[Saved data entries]
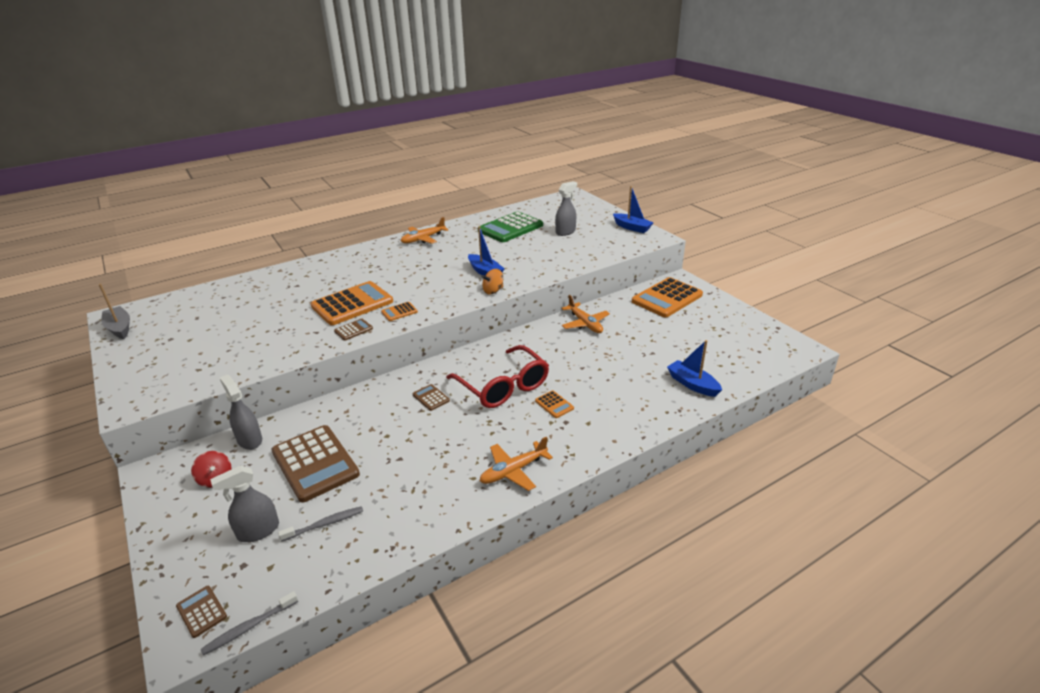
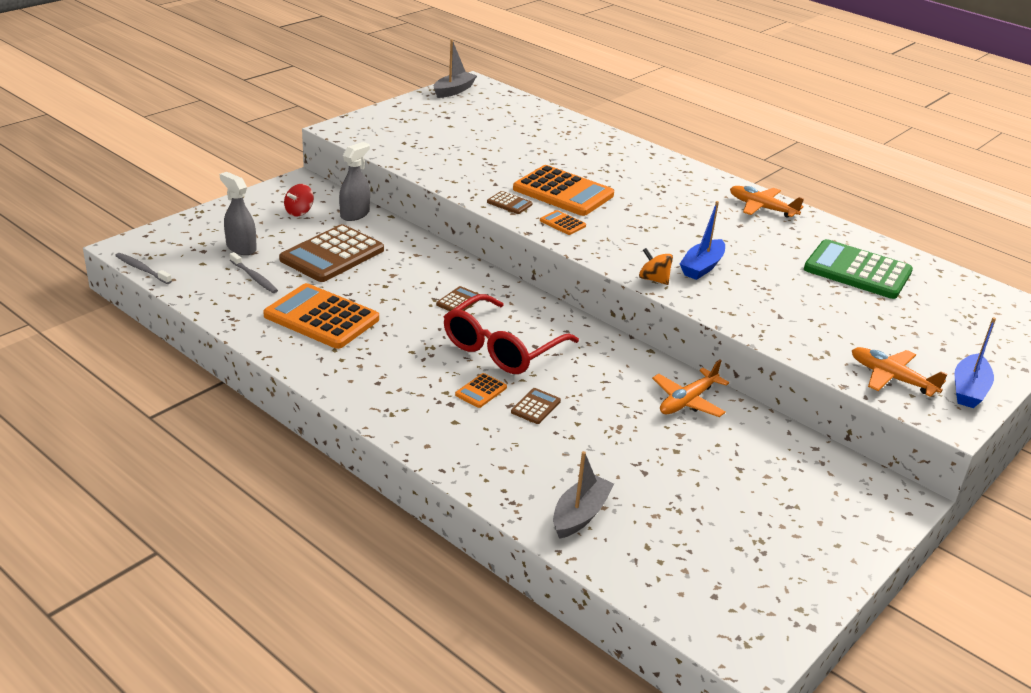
camera: 70 degrees right, 0 degrees up
(201, 611) = (156, 245): brown calculator -> brown calculator (535, 406)
(513, 471) = (351, 374): orange plane -> orange plane (892, 378)
(565, 232) = (889, 322): grey spray bottle -> none
(667, 298) = (823, 484): orange calculator -> orange calculator (321, 317)
(692, 384) = (580, 515): blue boat -> grey boat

What is being asked: All lines of the records containing "grey" should be shown.

Finished exercise:
(565, 232) = (889, 322): grey spray bottle -> none
(692, 384) = (580, 515): blue boat -> grey boat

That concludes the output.